= GOAL OF THE EXERCISE =
Skip the pictures and write out, word for word, the lines below from the one with "grey ball [327,245,377,295] -> none" through the one with "brown screwdriver [789,168,907,201]", inclusive.

_____

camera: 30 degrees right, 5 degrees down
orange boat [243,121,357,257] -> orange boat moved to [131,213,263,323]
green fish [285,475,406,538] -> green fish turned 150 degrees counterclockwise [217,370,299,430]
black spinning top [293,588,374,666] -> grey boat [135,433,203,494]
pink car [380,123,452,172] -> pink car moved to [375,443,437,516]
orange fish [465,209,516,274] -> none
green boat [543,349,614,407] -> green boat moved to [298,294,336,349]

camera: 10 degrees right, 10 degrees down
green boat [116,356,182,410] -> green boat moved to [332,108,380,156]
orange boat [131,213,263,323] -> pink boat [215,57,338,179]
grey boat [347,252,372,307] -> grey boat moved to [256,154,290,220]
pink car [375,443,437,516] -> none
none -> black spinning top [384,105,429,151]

_____

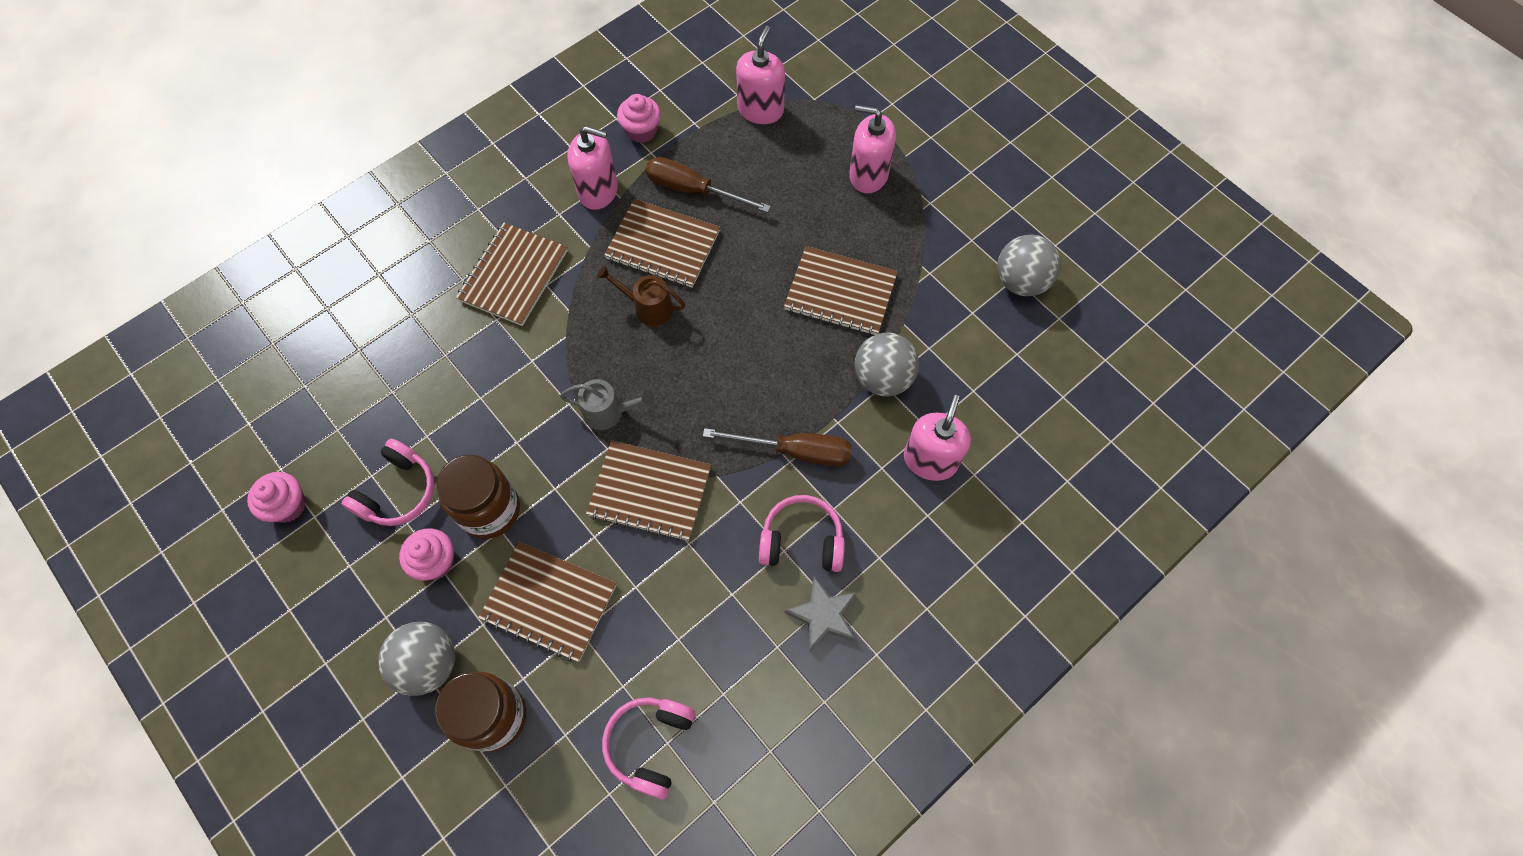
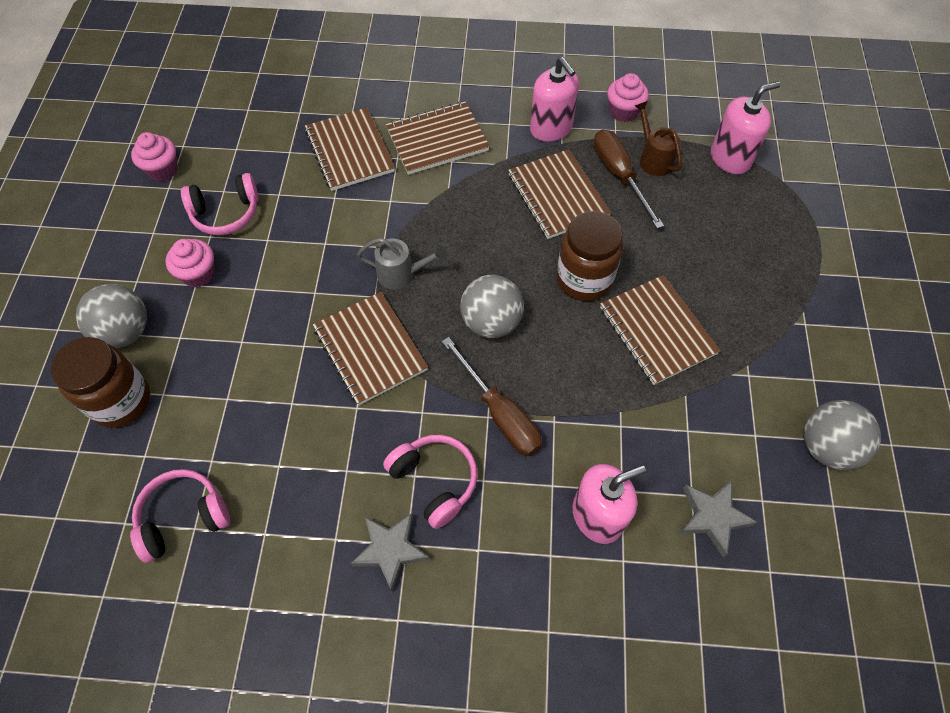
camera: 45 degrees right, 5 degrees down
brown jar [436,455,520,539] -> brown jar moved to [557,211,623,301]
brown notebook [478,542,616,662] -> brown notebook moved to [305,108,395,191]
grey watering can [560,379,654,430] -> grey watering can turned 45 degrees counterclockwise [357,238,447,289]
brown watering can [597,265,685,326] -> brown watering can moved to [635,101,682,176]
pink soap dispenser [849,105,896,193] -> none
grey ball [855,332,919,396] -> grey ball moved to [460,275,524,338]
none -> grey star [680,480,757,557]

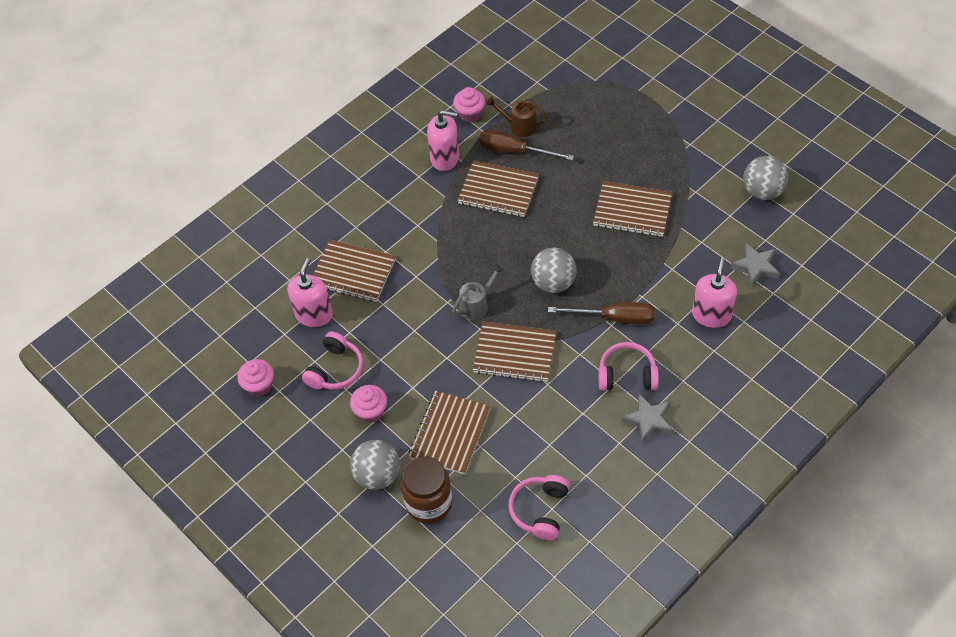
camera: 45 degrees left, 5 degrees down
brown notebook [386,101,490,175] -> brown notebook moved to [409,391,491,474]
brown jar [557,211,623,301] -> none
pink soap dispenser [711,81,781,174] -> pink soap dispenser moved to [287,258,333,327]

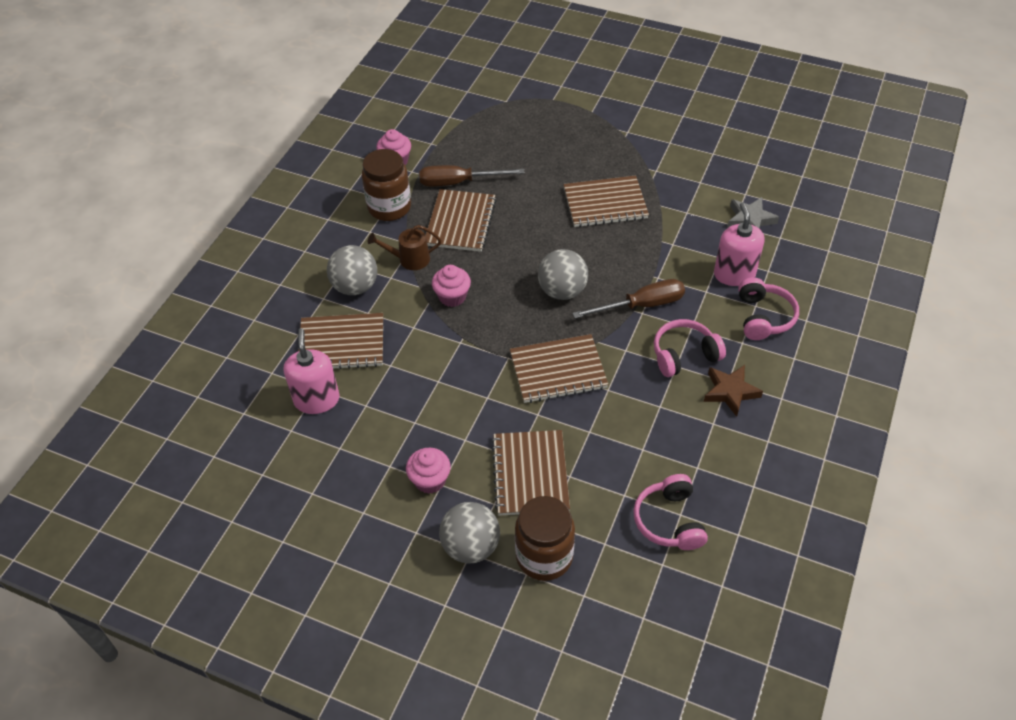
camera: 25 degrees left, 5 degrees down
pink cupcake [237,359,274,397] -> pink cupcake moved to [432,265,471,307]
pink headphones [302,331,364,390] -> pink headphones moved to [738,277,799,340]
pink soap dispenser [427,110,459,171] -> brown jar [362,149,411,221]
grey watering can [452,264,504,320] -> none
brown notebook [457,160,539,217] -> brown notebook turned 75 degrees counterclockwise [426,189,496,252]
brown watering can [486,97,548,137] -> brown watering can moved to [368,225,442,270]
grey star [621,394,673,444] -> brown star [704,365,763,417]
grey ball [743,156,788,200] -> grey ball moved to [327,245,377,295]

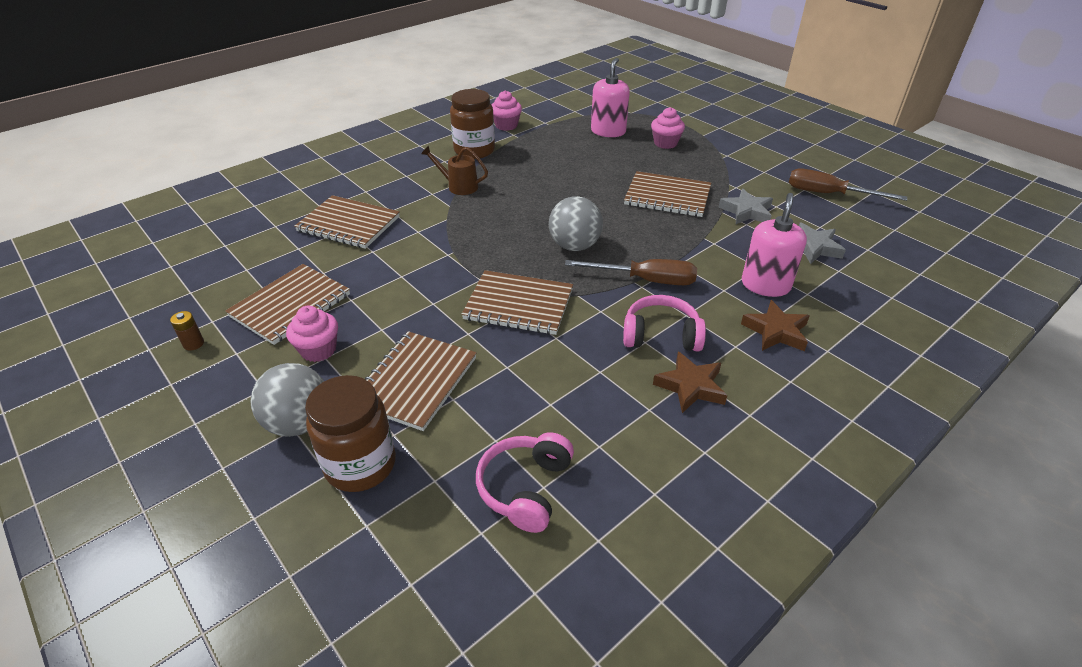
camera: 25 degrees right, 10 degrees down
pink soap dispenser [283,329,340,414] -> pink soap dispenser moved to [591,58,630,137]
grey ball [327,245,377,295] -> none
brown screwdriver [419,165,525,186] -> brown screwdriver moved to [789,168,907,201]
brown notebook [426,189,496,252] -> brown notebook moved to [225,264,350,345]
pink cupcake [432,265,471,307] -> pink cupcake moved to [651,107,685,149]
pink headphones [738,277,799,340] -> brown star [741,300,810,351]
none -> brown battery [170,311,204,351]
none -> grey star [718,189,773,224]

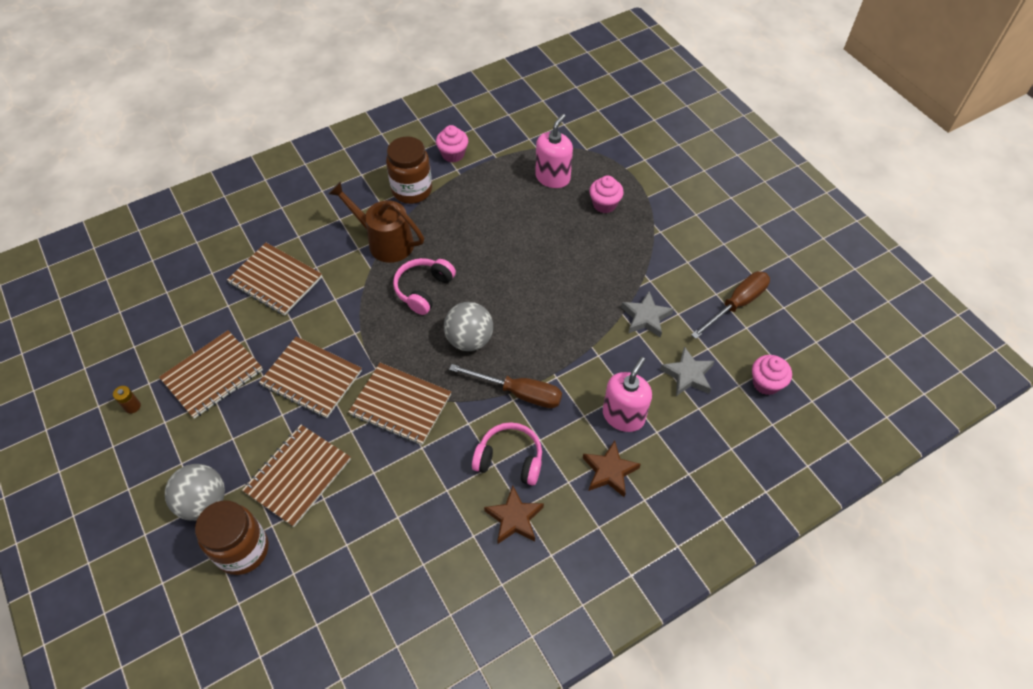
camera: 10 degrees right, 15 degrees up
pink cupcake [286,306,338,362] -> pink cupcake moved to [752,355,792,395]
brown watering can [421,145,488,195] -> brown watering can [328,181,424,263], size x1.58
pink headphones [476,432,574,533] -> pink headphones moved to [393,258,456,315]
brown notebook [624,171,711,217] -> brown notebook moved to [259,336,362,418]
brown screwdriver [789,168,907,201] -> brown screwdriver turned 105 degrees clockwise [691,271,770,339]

_____

= TASK OUTPUT =
grey ball [327,245,377,295] -> none
brown screwdriver [419,165,525,186] -> brown screwdriver moved to [789,168,907,201]
brown notebook [426,189,496,252] -> brown notebook moved to [225,264,350,345]
pink cupcake [432,265,471,307] -> pink cupcake moved to [651,107,685,149]
pink headphones [738,277,799,340] -> brown star [741,300,810,351]
none -> brown battery [170,311,204,351]
none -> grey star [718,189,773,224]

camera: 10 degrees right, 15 degrees up
pink cupcake [286,306,338,362] -> pink cupcake moved to [752,355,792,395]
brown watering can [421,145,488,195] -> brown watering can [328,181,424,263], size x1.58
pink headphones [476,432,574,533] -> pink headphones moved to [393,258,456,315]
brown notebook [624,171,711,217] -> brown notebook moved to [259,336,362,418]
brown screwdriver [789,168,907,201] -> brown screwdriver turned 105 degrees clockwise [691,271,770,339]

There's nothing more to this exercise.